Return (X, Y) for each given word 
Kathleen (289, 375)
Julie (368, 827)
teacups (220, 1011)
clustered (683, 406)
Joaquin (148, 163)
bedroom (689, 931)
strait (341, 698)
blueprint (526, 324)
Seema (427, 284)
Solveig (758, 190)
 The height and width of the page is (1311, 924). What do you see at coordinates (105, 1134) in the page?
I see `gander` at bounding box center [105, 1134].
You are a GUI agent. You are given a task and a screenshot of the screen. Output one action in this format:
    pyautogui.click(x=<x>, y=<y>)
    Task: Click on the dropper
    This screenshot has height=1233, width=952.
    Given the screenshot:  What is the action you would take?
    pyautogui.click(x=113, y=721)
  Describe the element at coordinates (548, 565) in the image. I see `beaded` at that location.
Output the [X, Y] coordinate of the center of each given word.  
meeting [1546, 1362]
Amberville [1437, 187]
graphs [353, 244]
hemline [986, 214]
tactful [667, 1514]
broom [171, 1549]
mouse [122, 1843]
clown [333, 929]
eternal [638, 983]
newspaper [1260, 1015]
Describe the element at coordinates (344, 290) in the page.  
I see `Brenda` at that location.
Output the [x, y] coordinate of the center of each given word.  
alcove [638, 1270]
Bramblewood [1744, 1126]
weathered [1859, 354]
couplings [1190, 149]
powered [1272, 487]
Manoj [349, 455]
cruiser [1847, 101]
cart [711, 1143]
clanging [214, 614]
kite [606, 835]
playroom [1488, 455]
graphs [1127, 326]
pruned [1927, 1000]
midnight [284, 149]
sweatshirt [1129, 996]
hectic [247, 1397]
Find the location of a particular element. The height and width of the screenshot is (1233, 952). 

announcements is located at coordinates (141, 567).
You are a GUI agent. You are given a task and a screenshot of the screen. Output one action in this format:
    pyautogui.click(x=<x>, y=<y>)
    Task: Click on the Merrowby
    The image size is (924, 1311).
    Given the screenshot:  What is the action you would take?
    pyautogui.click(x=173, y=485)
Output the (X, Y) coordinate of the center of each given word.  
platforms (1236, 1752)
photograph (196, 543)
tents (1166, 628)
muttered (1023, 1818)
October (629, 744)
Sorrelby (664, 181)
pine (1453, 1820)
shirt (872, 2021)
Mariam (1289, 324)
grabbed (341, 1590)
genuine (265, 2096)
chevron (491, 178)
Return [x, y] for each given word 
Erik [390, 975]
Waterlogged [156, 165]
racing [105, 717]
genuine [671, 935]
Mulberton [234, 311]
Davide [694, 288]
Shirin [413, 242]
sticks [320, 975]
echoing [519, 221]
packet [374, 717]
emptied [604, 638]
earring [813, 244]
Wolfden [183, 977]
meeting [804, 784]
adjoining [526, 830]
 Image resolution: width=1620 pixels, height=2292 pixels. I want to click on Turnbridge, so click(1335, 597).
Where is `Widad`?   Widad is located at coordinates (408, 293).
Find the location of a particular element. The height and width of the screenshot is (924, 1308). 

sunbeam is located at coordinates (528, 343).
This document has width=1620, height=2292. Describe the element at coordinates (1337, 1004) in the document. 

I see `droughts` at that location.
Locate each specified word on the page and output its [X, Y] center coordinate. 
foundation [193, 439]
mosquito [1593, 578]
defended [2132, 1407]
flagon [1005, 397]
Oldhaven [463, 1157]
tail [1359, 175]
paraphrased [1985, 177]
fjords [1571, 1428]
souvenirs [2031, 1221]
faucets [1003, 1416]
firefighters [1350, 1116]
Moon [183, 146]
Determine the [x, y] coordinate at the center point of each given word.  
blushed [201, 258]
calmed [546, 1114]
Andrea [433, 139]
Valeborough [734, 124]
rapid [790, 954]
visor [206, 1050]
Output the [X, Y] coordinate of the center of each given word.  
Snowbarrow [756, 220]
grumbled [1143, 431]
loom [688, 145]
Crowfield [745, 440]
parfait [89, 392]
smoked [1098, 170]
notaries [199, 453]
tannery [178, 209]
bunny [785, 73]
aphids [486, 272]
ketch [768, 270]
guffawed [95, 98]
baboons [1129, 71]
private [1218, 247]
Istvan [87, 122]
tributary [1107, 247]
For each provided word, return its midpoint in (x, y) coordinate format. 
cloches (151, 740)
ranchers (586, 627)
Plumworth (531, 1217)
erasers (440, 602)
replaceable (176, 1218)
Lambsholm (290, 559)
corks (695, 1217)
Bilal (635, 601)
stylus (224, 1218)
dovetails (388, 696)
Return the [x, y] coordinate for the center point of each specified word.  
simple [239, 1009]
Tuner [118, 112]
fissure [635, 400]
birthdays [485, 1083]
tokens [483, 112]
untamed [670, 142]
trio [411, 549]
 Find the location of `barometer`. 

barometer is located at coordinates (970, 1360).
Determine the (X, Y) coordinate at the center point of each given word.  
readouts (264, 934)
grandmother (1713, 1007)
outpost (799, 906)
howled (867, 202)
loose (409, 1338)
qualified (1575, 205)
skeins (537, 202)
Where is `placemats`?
_ _ _
(Zadanie): Przekształć linie od linii z „Andrea [433, 139]” do linii z „baboons [1129, 71]” w dwukolumnowy plik CSV z kolumnami „tekst” i „odpowiedź”. Każdy tekst z jego odpowiedzią ma trafić do osobnego wiersza, z obydwoma polami w cudzysłowach i podziałami wierszy zamienionymi na spacje.

(Wynik zadania):
tekst,odpowiedź
"Andrea","[433, 139]"
"Valeborough","[734, 124]"
"rapid","[790, 954]"
"visor","[206, 1050]"
"Output the [X, Y] coordinate of the center of each given word. Snowbarrow","[756, 220]"
"grumbled","[1143, 431]"
"loom","[688, 145]"
"Crowfield","[745, 440]"
"parfait","[89, 392]"
"smoked","[1098, 170]"
"notaries","[199, 453]"
"tannery","[178, 209]"
"bunny","[785, 73]"
"aphids","[486, 272]"
"ketch","[768, 270]"
"guffawed","[95, 98]"
"baboons","[1129, 71]"